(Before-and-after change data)
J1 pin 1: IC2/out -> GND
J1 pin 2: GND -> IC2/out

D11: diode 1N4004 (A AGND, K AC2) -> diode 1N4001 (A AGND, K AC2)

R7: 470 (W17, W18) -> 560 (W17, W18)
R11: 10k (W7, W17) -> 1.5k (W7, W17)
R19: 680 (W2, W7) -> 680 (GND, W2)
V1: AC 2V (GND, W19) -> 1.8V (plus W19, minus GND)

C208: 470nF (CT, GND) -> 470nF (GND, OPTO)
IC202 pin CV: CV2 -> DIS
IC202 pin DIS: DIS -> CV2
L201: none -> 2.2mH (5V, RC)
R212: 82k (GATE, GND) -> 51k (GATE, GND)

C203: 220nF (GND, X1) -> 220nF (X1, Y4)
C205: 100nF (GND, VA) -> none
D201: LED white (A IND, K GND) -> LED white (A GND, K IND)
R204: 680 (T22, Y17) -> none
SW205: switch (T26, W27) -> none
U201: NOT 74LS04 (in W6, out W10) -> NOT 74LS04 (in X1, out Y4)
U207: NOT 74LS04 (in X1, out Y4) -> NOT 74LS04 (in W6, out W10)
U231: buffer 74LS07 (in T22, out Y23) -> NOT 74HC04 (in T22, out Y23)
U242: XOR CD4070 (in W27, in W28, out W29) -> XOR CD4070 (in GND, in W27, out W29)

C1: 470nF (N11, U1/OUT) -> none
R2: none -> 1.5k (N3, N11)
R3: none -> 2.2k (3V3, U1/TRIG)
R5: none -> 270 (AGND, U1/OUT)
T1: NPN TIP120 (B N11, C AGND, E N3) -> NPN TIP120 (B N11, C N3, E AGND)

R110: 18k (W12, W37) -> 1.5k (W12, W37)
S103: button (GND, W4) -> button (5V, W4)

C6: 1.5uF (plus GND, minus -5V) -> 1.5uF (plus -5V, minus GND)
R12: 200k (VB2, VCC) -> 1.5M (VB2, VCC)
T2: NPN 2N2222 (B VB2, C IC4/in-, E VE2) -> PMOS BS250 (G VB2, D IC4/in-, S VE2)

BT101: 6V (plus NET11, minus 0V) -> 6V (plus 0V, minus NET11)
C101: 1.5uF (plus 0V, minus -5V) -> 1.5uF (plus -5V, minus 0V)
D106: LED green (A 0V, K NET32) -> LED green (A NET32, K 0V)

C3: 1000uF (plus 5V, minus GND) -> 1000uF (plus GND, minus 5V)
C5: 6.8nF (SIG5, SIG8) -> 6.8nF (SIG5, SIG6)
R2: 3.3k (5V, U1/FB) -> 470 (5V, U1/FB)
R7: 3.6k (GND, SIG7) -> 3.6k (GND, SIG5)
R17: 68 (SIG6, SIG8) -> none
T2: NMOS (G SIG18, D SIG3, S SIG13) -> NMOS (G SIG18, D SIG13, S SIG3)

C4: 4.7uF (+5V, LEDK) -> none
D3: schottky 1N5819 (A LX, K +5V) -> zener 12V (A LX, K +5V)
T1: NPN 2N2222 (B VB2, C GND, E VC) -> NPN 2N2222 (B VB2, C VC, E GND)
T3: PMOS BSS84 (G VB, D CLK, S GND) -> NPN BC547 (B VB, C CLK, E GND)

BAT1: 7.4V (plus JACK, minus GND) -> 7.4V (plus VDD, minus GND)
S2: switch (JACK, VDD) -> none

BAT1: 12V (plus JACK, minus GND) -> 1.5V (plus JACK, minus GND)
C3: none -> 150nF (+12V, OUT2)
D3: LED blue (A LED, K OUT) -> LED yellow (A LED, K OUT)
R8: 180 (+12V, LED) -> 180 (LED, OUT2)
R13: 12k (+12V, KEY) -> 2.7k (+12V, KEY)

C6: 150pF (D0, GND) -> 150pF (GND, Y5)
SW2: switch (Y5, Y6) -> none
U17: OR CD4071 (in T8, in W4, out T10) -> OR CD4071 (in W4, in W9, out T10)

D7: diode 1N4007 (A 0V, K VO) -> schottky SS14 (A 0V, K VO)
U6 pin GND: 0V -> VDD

* Task to complete:
A single number is the whole answer here: the number of lines in the data containing "plus".

* Exercise output:
7